→ **DESCRIPTION OF THE TASK**
The records below must be output exactly, with no images carried over.

INPUT FOR THIS TASK Start Marker

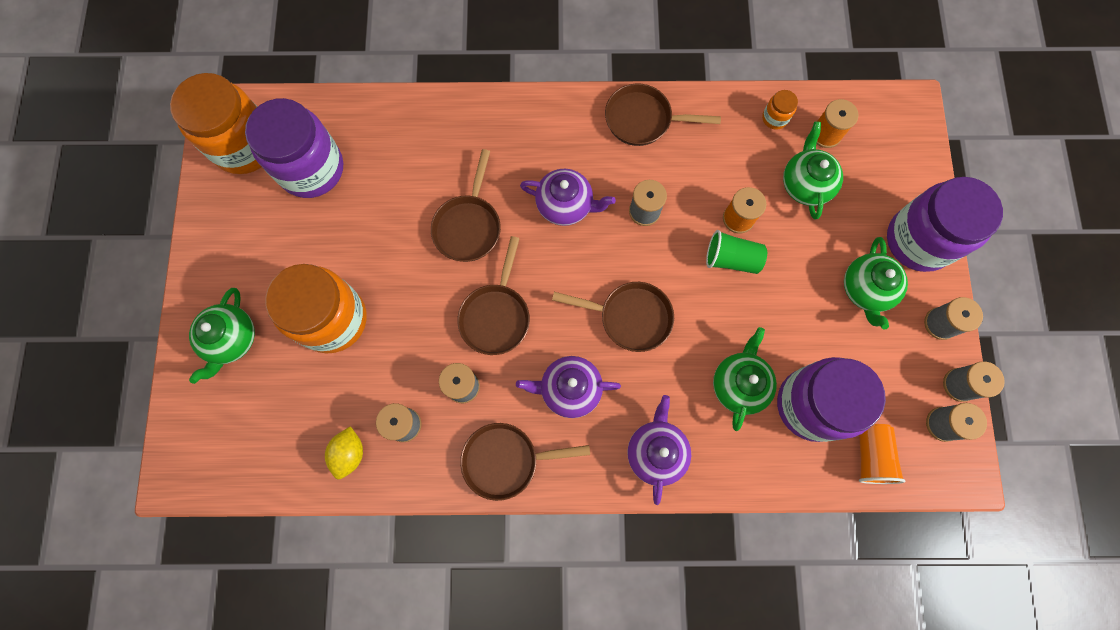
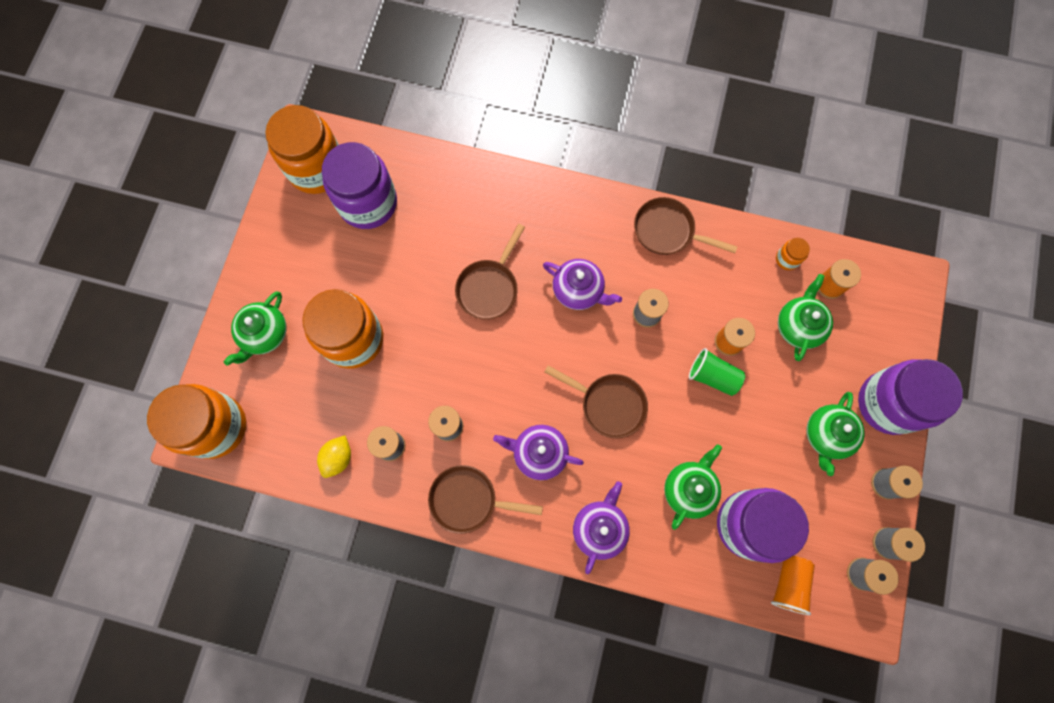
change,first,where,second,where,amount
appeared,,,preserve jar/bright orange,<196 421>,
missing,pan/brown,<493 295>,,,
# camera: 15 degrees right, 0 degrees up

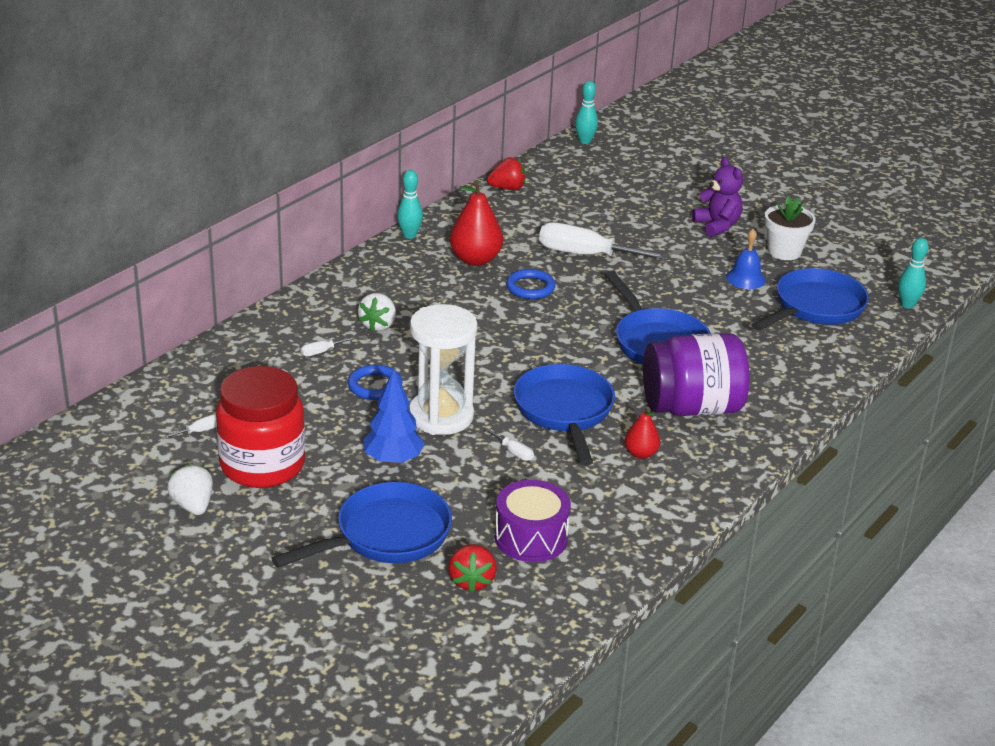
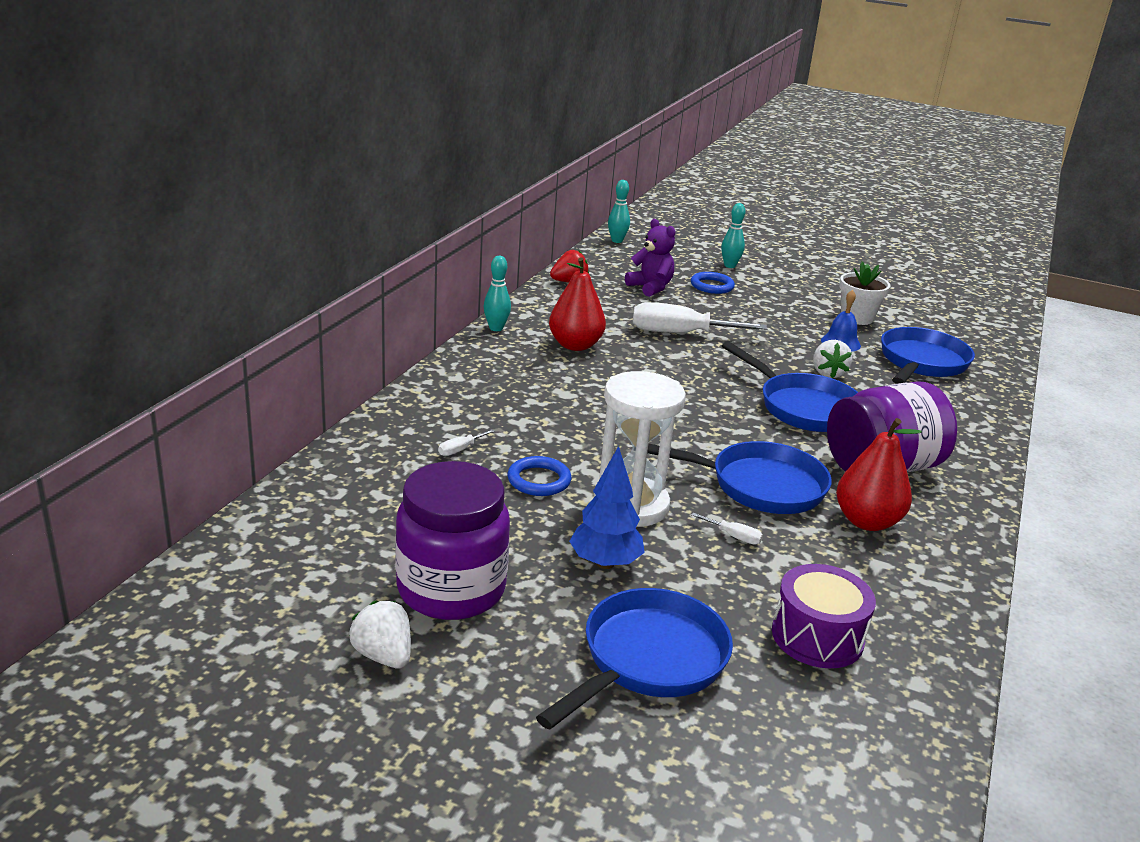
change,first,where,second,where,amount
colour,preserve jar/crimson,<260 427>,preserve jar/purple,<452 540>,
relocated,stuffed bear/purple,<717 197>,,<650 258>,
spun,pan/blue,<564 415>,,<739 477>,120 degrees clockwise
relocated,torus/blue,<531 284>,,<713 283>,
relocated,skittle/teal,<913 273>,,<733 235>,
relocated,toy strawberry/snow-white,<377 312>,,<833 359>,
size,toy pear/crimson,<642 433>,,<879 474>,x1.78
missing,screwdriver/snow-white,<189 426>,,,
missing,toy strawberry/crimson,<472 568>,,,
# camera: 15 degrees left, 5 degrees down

INPUT FOR THIS TASK End Marker

→ **OUTPUT FOR THIS TASK**
change,first,where,second,where,amount
appeared,,,preserve jar/bright orange,<196 421>,
missing,pan/brown,<493 295>,,,
# camera: 15 degrees right, 0 degrees up

change,first,where,second,where,amount
colour,preserve jar/crimson,<260 427>,preserve jar/purple,<452 540>,
relocated,stuffed bear/purple,<717 197>,,<650 258>,
spun,pan/blue,<564 415>,,<739 477>,120 degrees clockwise
relocated,torus/blue,<531 284>,,<713 283>,
relocated,skittle/teal,<913 273>,,<733 235>,
relocated,toy strawberry/snow-white,<377 312>,,<833 359>,
size,toy pear/crimson,<642 433>,,<879 474>,x1.78
missing,screwdriver/snow-white,<189 426>,,,
missing,toy strawberry/crimson,<472 568>,,,
# camera: 15 degrees left, 5 degrees down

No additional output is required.